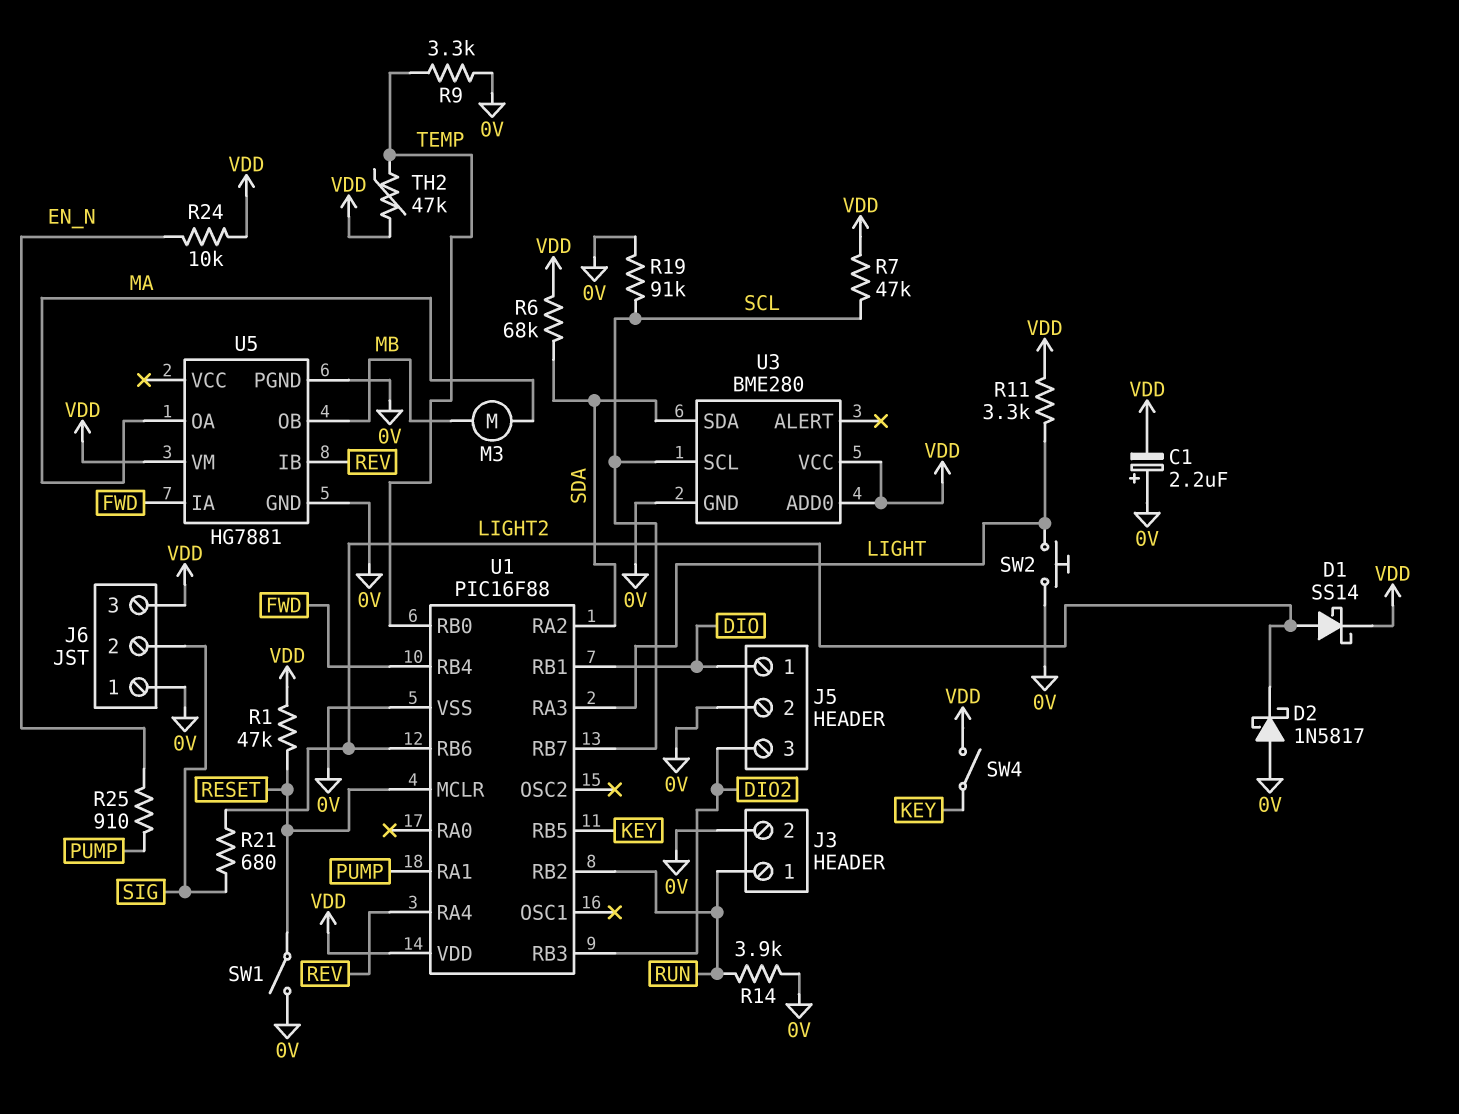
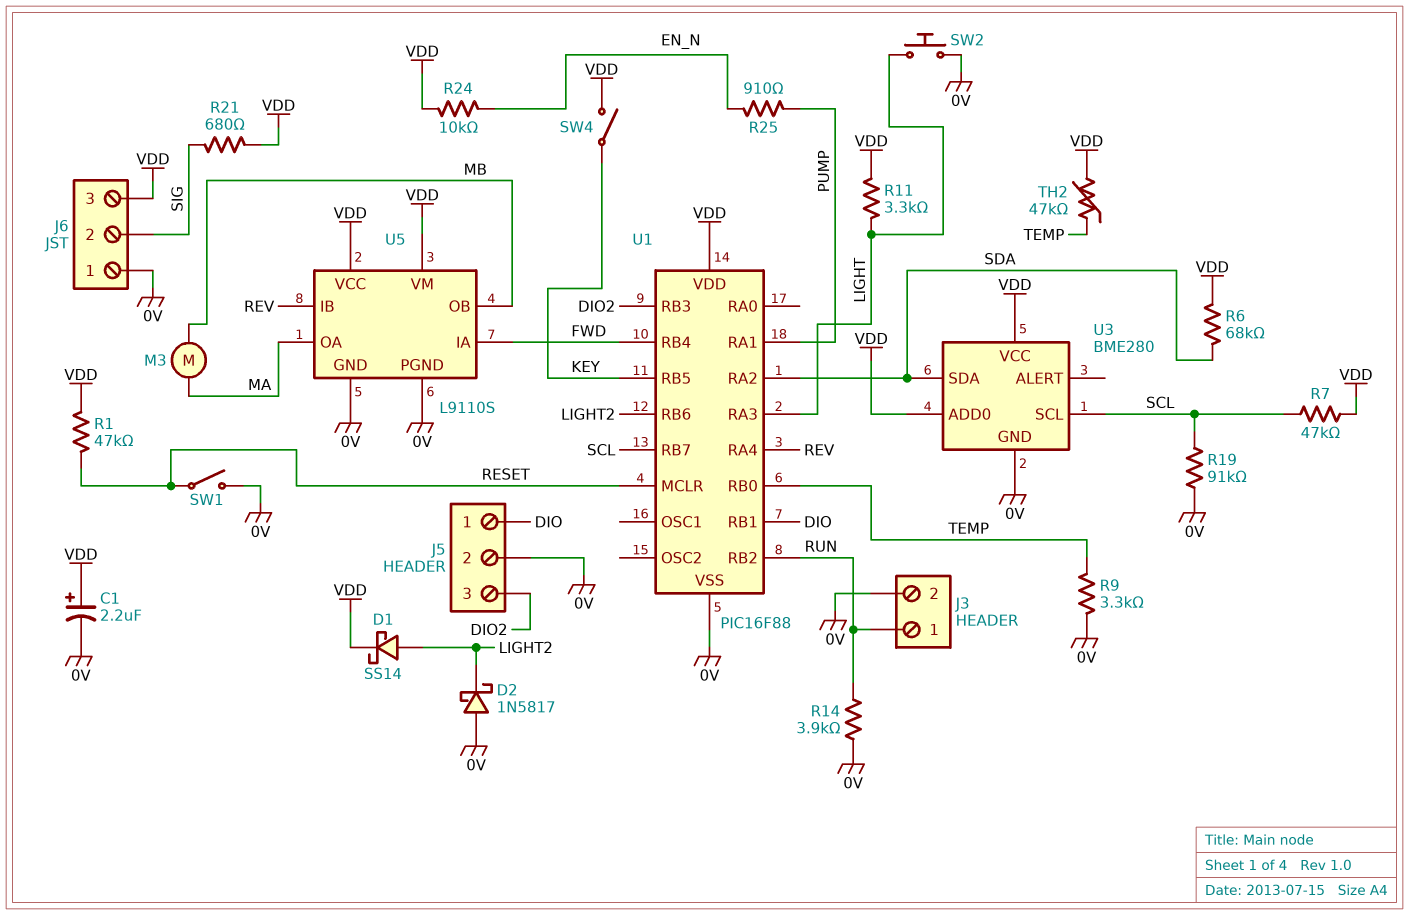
C1: 2.2uF (plus 0V, minus VDD) -> 2.2uF (plus VDD, minus 0V)
R21: 680 (LIGHT2, SIG) -> 680 (SIG, VDD)
U5: HG7881 -> L9110S
U5 pin VCC: none -> VDD

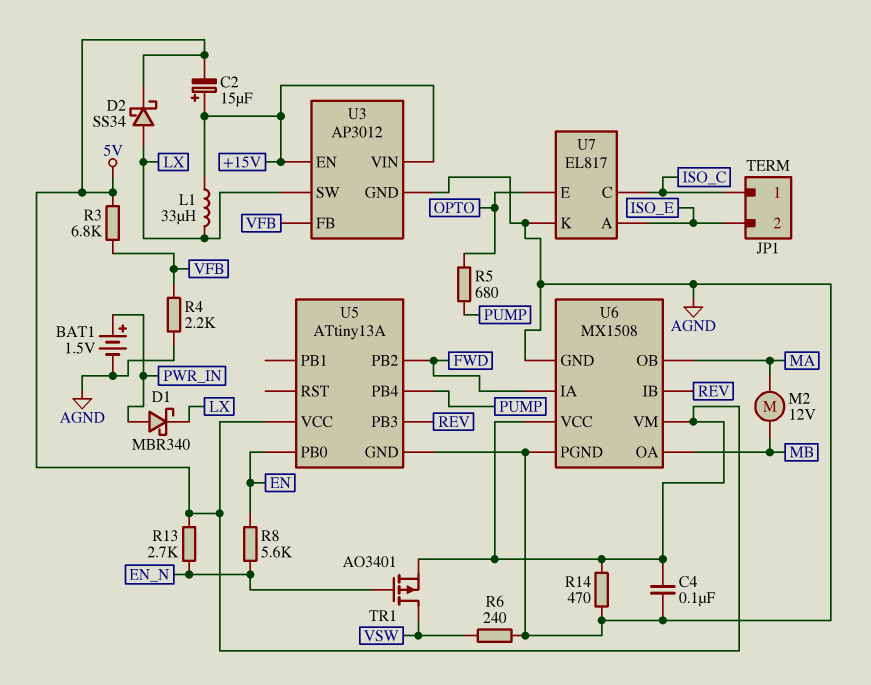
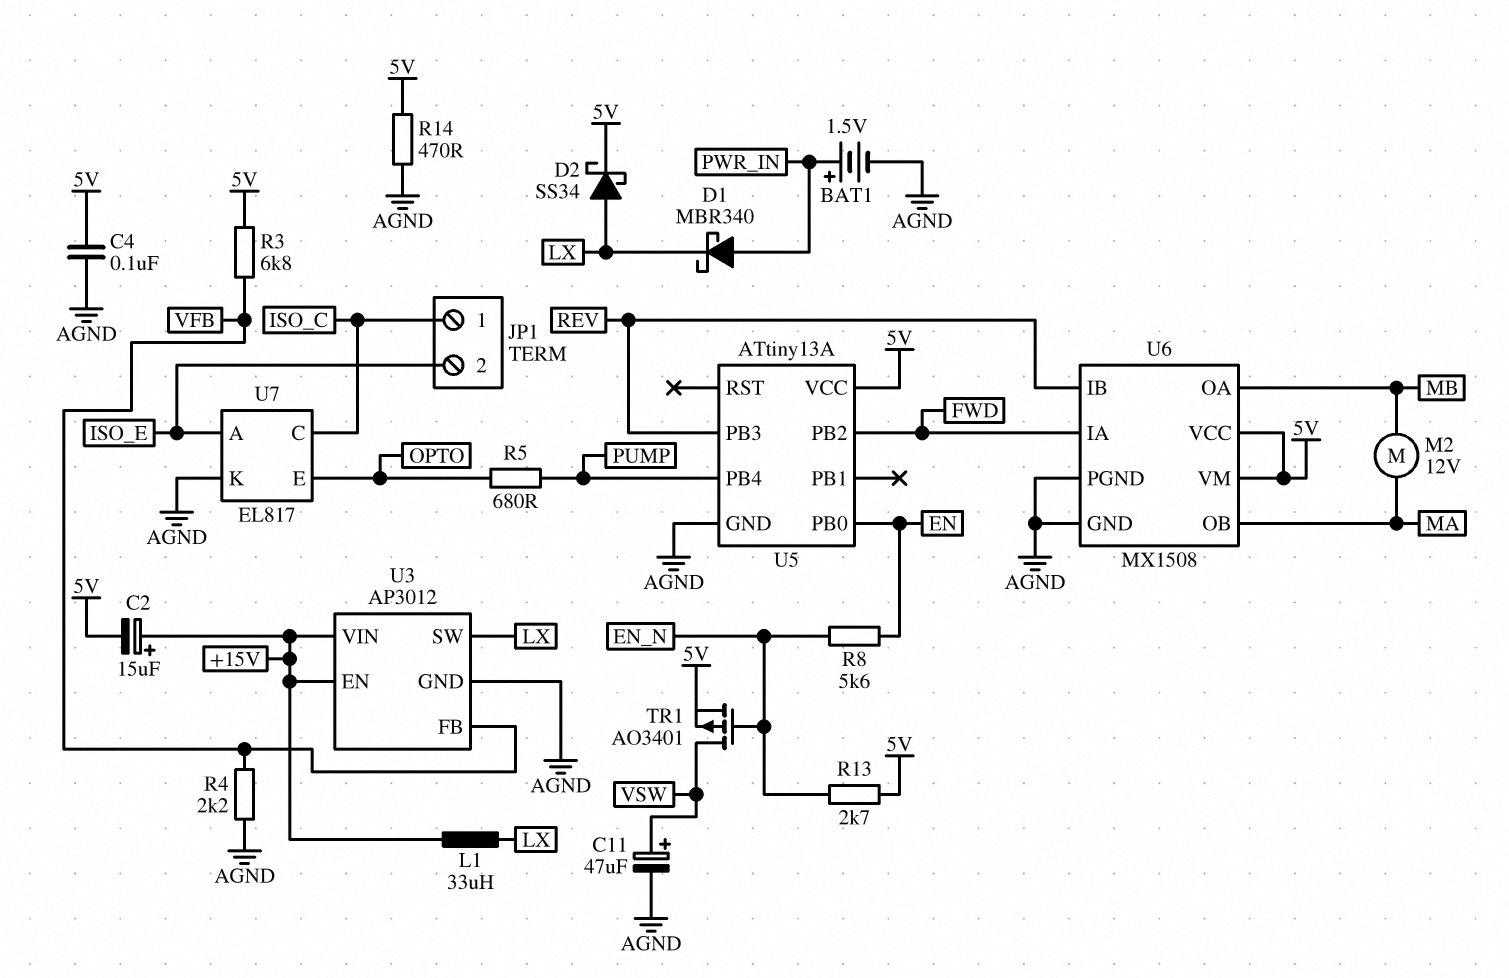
C11: none -> 47uF (plus VSW, minus AGND)
R6: 240 (AGND, VSW) -> none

--- DESCRIPTION OF THE TASK ---
Your task is to repeat the entries above exactly, omitting the pictures.

--- TASK SOLUTION ---
C1: 2.2uF (plus 0V, minus VDD) -> 2.2uF (plus VDD, minus 0V)
R21: 680 (LIGHT2, SIG) -> 680 (SIG, VDD)
U5: HG7881 -> L9110S
U5 pin VCC: none -> VDD

C11: none -> 47uF (plus VSW, minus AGND)
R6: 240 (AGND, VSW) -> none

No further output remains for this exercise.